Reproduce the lines below verbatim. Pictures are to be omitted.

SOURCE DATA:
.....

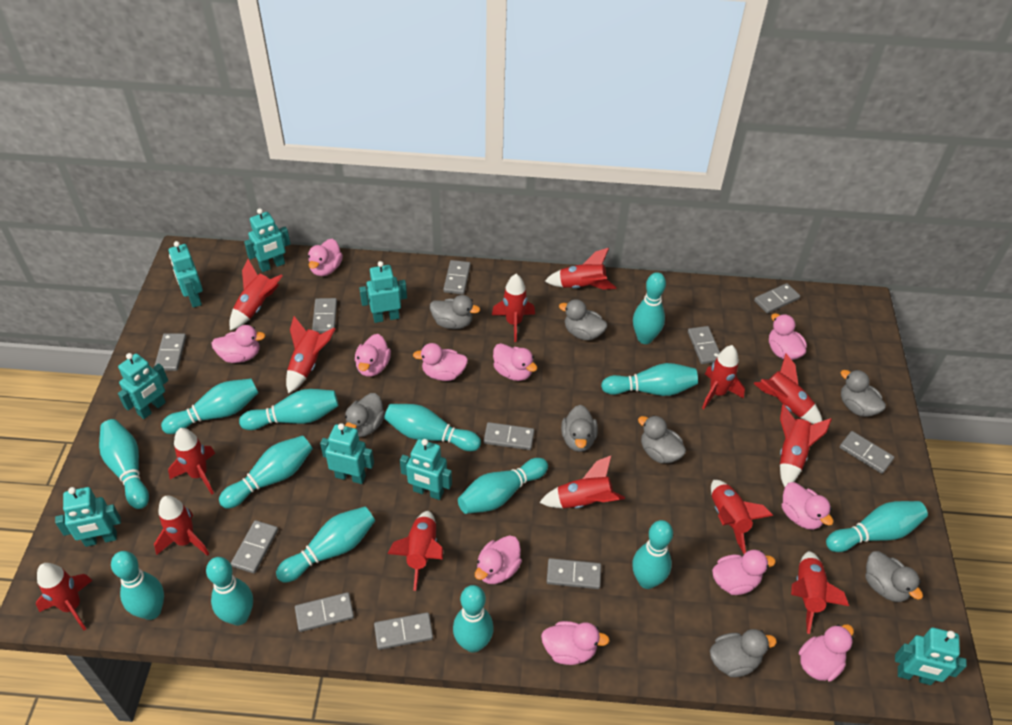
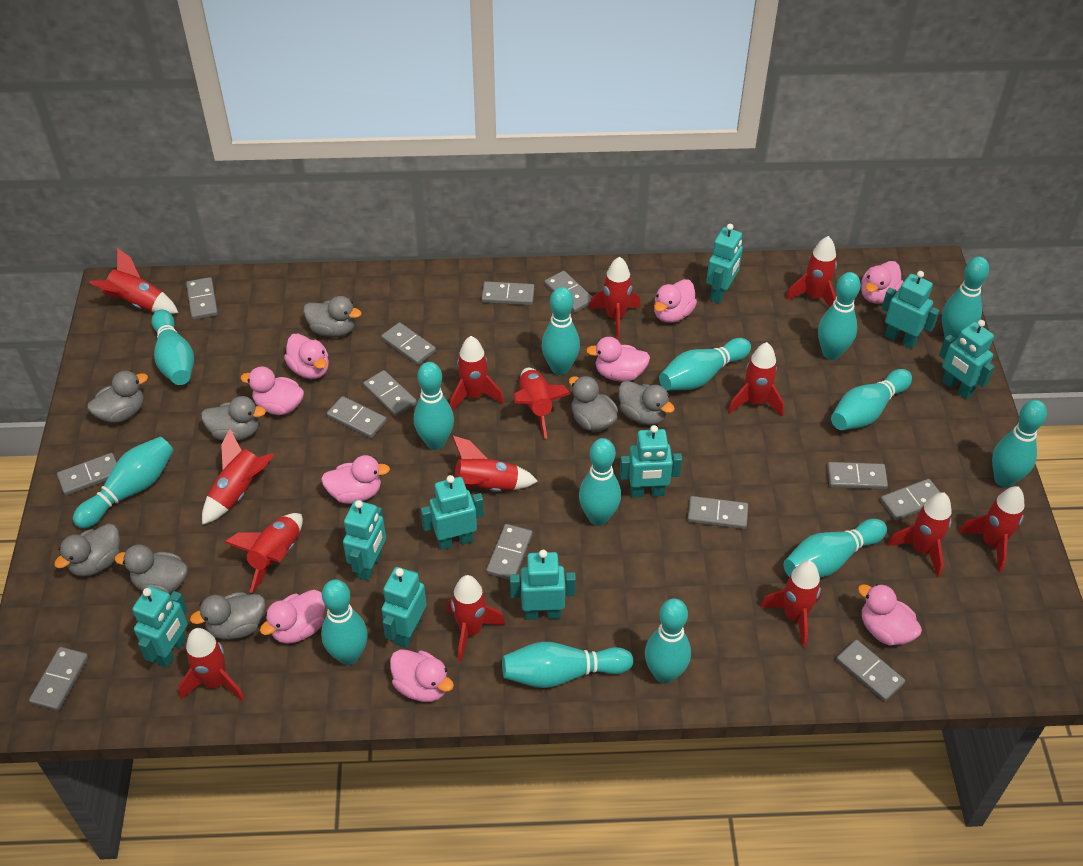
grey domino: 11 -> 13
pink duck: 11 -> 9
turquoise robot: 8 -> 9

.....

REPLY:
grey domino: 11 -> 13
pink duck: 11 -> 9
turquoise robot: 8 -> 9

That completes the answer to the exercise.